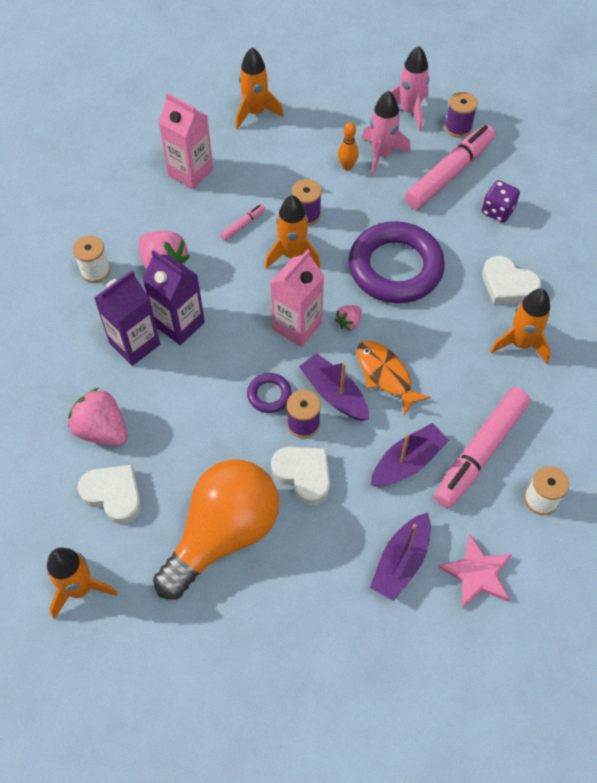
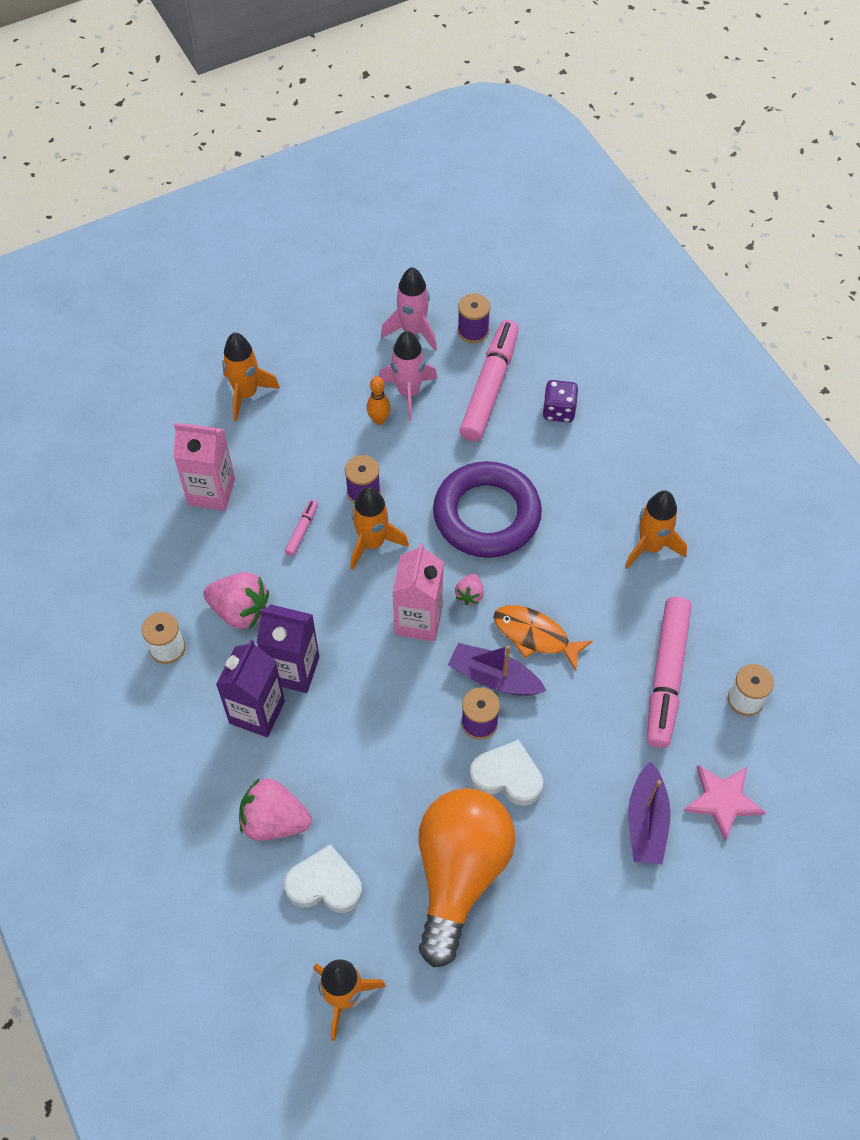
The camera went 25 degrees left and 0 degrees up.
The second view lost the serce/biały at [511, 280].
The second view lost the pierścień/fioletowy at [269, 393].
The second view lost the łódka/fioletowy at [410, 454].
● ● ●
**REQUIRED ACTION**
The listing above must be given again exactly, minus its pictures.

**SOLUTION BELOW**
The camera went 25 degrees left and 0 degrees up.
The second view lost the serce/biały at [511, 280].
The second view lost the pierścień/fioletowy at [269, 393].
The second view lost the łódka/fioletowy at [410, 454].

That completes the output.